Collection entries.

━━━━━━━━━━━━━━━━━━━━━━━━━━━━━━

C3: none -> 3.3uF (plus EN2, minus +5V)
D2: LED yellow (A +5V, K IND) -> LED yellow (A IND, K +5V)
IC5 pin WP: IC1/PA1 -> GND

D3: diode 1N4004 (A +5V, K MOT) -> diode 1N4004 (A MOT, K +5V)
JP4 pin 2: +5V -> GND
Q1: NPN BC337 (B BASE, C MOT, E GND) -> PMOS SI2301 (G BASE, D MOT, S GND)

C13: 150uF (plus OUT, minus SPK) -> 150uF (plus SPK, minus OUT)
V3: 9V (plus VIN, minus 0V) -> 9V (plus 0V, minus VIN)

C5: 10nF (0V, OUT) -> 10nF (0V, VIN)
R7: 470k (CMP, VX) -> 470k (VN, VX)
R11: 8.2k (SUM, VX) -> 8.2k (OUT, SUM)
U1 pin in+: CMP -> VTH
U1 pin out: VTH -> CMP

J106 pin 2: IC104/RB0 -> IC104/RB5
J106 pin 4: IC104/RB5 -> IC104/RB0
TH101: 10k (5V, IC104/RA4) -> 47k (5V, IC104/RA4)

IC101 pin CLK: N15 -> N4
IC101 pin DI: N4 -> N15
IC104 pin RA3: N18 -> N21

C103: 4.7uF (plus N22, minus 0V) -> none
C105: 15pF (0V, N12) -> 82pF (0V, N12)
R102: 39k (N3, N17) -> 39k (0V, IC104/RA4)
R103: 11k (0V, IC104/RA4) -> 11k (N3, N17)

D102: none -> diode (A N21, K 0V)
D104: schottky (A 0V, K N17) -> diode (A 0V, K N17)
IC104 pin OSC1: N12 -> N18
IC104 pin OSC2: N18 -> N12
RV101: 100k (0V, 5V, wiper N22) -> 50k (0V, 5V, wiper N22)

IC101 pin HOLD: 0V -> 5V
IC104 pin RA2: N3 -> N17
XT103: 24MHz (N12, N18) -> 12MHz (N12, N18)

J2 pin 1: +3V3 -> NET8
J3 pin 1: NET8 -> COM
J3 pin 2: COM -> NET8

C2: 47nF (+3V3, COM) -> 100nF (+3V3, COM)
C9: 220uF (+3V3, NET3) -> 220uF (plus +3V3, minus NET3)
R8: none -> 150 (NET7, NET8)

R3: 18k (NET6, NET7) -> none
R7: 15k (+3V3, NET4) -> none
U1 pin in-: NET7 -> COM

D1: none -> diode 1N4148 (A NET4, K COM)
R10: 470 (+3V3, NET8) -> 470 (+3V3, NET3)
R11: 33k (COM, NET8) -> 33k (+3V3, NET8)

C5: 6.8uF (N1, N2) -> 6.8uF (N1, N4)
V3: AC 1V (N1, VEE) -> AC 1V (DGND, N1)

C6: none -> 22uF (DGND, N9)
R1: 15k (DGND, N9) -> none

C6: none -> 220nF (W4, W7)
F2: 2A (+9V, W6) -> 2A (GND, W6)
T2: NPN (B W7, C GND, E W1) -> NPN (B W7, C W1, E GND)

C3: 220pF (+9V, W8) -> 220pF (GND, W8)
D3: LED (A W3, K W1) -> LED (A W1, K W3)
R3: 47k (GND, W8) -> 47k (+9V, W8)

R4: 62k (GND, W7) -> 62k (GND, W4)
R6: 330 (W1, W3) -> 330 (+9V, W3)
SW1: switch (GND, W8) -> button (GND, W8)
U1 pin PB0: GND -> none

━━━━━━━━━━━━━━━━━━━━━━━━━━━━━━

What is being asked. Reproduce the records above word for word.

Solution to this exercise.
C3: none -> 3.3uF (plus EN2, minus +5V)
D2: LED yellow (A +5V, K IND) -> LED yellow (A IND, K +5V)
IC5 pin WP: IC1/PA1 -> GND

D3: diode 1N4004 (A +5V, K MOT) -> diode 1N4004 (A MOT, K +5V)
JP4 pin 2: +5V -> GND
Q1: NPN BC337 (B BASE, C MOT, E GND) -> PMOS SI2301 (G BASE, D MOT, S GND)

C13: 150uF (plus OUT, minus SPK) -> 150uF (plus SPK, minus OUT)
V3: 9V (plus VIN, minus 0V) -> 9V (plus 0V, minus VIN)

C5: 10nF (0V, OUT) -> 10nF (0V, VIN)
R7: 470k (CMP, VX) -> 470k (VN, VX)
R11: 8.2k (SUM, VX) -> 8.2k (OUT, SUM)
U1 pin in+: CMP -> VTH
U1 pin out: VTH -> CMP

J106 pin 2: IC104/RB0 -> IC104/RB5
J106 pin 4: IC104/RB5 -> IC104/RB0
TH101: 10k (5V, IC104/RA4) -> 47k (5V, IC104/RA4)

IC101 pin CLK: N15 -> N4
IC101 pin DI: N4 -> N15
IC104 pin RA3: N18 -> N21

C103: 4.7uF (plus N22, minus 0V) -> none
C105: 15pF (0V, N12) -> 82pF (0V, N12)
R102: 39k (N3, N17) -> 39k (0V, IC104/RA4)
R103: 11k (0V, IC104/RA4) -> 11k (N3, N17)

D102: none -> diode (A N21, K 0V)
D104: schottky (A 0V, K N17) -> diode (A 0V, K N17)
IC104 pin OSC1: N12 -> N18
IC104 pin OSC2: N18 -> N12
RV101: 100k (0V, 5V, wiper N22) -> 50k (0V, 5V, wiper N22)

IC101 pin HOLD: 0V -> 5V
IC104 pin RA2: N3 -> N17
XT103: 24MHz (N12, N18) -> 12MHz (N12, N18)

J2 pin 1: +3V3 -> NET8
J3 pin 1: NET8 -> COM
J3 pin 2: COM -> NET8

C2: 47nF (+3V3, COM) -> 100nF (+3V3, COM)
C9: 220uF (+3V3, NET3) -> 220uF (plus +3V3, minus NET3)
R8: none -> 150 (NET7, NET8)

R3: 18k (NET6, NET7) -> none
R7: 15k (+3V3, NET4) -> none
U1 pin in-: NET7 -> COM

D1: none -> diode 1N4148 (A NET4, K COM)
R10: 470 (+3V3, NET8) -> 470 (+3V3, NET3)
R11: 33k (COM, NET8) -> 33k (+3V3, NET8)

C5: 6.8uF (N1, N2) -> 6.8uF (N1, N4)
V3: AC 1V (N1, VEE) -> AC 1V (DGND, N1)

C6: none -> 22uF (DGND, N9)
R1: 15k (DGND, N9) -> none

C6: none -> 220nF (W4, W7)
F2: 2A (+9V, W6) -> 2A (GND, W6)
T2: NPN (B W7, C GND, E W1) -> NPN (B W7, C W1, E GND)

C3: 220pF (+9V, W8) -> 220pF (GND, W8)
D3: LED (A W3, K W1) -> LED (A W1, K W3)
R3: 47k (GND, W8) -> 47k (+9V, W8)

R4: 62k (GND, W7) -> 62k (GND, W4)
R6: 330 (W1, W3) -> 330 (+9V, W3)
SW1: switch (GND, W8) -> button (GND, W8)
U1 pin PB0: GND -> none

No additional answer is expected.